*** Begin section ***
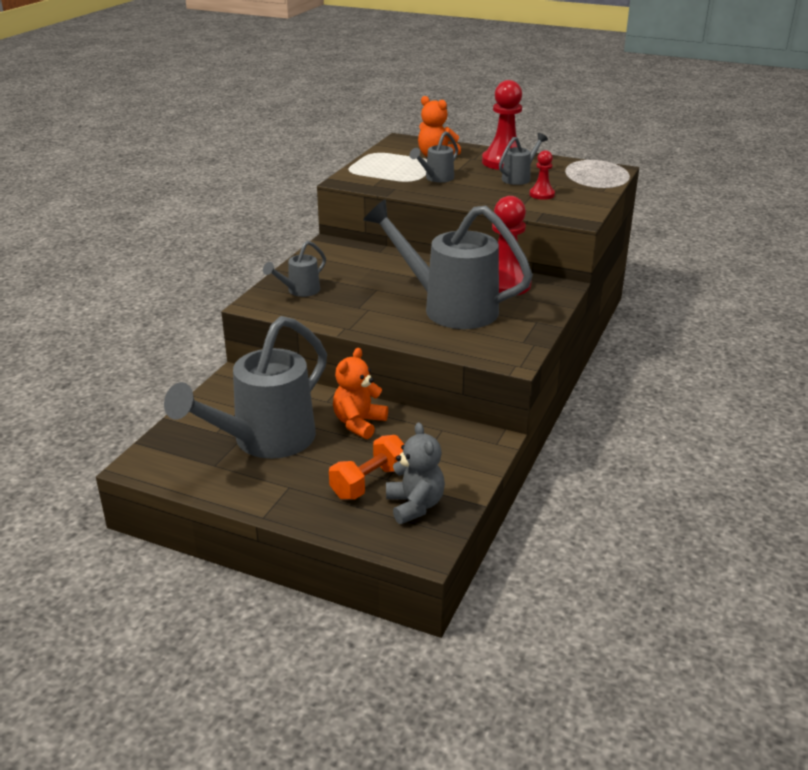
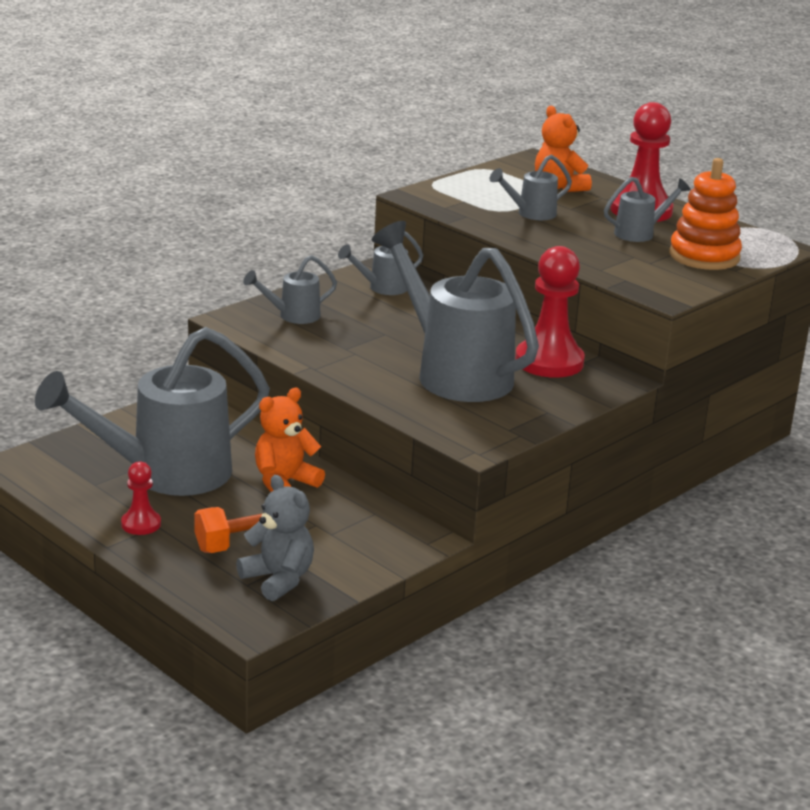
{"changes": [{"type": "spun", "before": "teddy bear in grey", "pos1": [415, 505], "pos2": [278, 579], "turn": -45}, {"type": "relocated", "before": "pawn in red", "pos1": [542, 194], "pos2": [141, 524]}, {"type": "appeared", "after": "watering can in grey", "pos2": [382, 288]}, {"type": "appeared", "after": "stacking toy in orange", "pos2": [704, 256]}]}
*** End section ***
*** Begin section ***
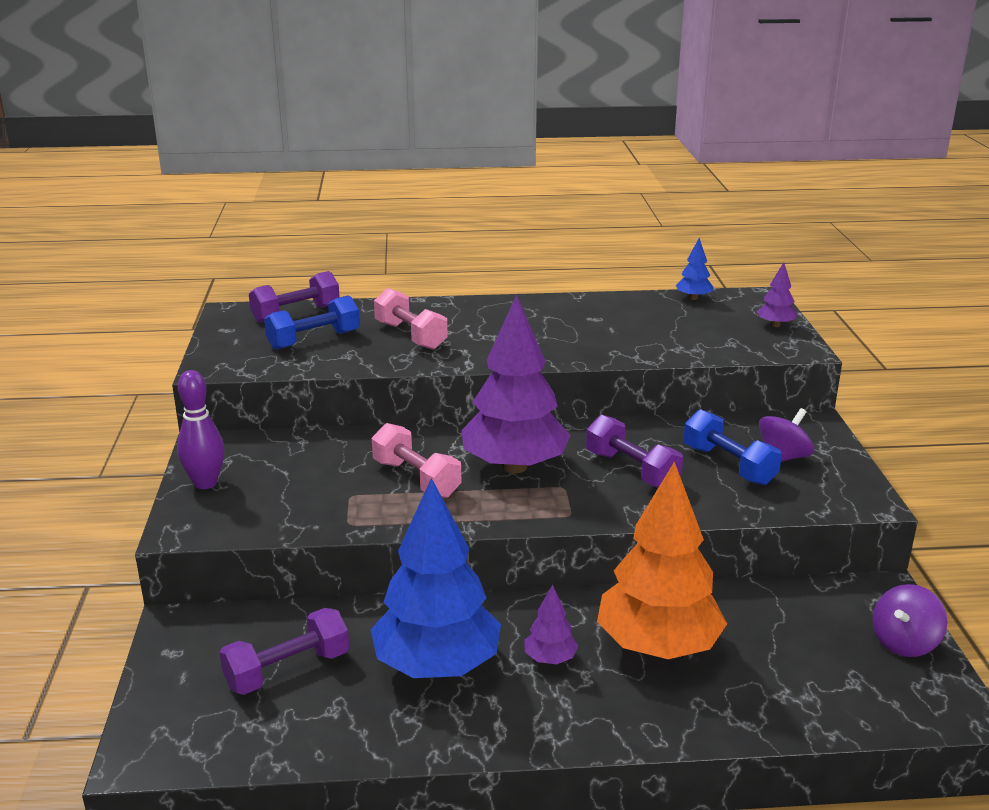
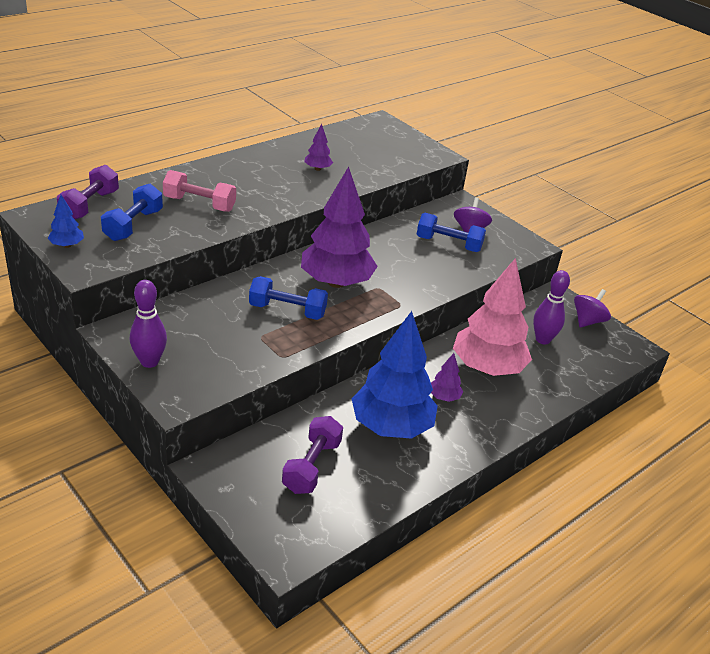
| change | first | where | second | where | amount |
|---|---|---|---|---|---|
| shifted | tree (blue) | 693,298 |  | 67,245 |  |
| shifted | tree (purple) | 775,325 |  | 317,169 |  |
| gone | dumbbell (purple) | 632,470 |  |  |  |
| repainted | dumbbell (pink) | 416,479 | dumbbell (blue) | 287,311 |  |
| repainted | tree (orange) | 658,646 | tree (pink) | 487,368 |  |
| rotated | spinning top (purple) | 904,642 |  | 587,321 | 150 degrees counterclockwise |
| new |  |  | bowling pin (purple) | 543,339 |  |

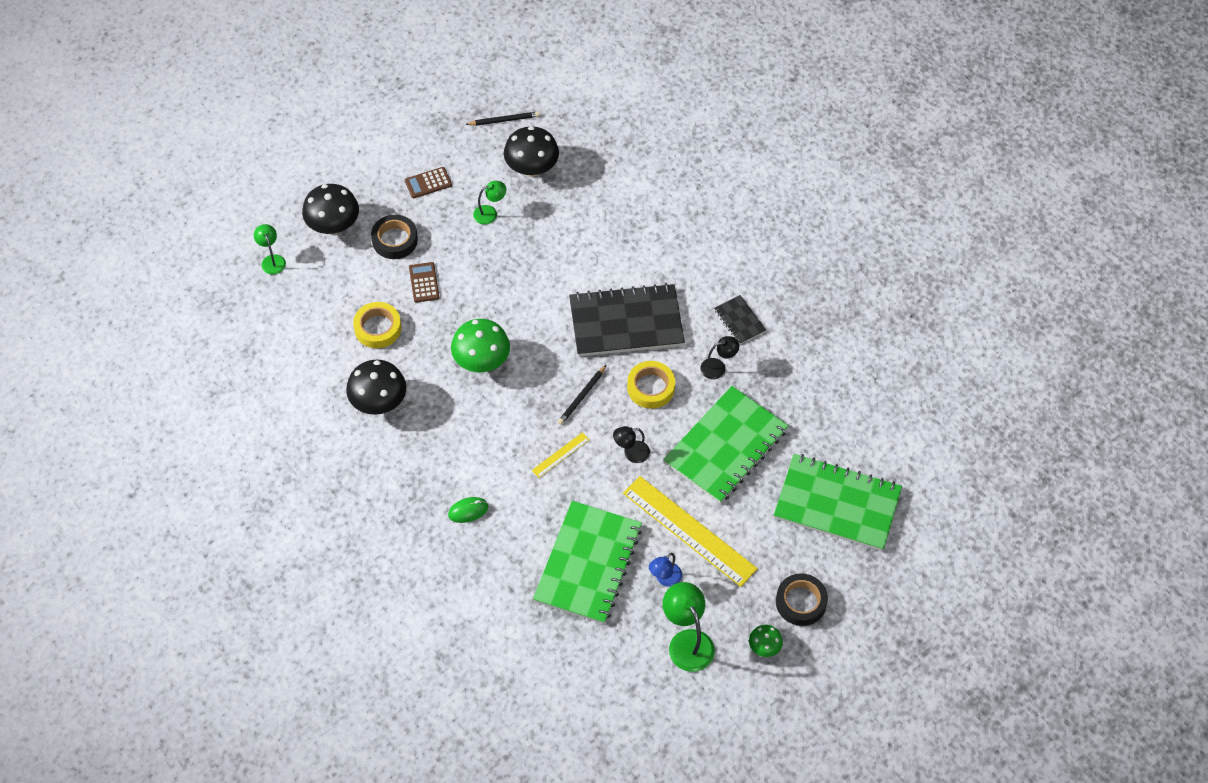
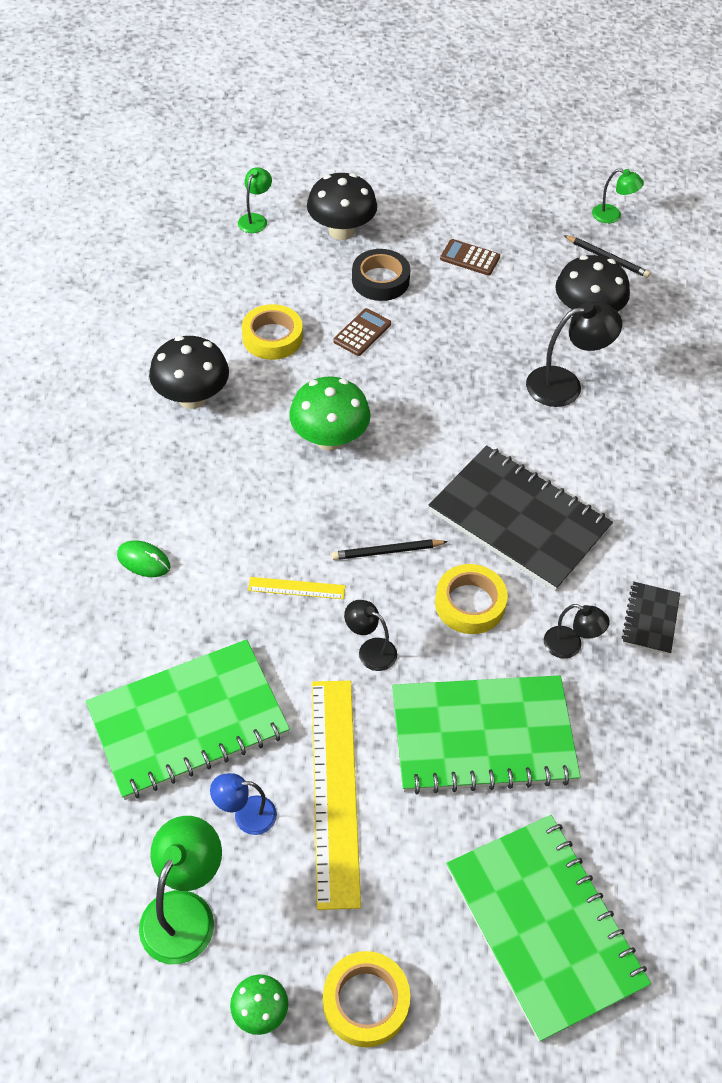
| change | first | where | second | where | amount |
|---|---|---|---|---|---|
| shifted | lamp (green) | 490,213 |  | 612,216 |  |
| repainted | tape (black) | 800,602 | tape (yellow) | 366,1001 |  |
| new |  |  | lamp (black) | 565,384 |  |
*** End section ***
* _Task requirements_
A single number is the whole answer: please count how many lines of the records above include the string "blue".

* _The completed task_
2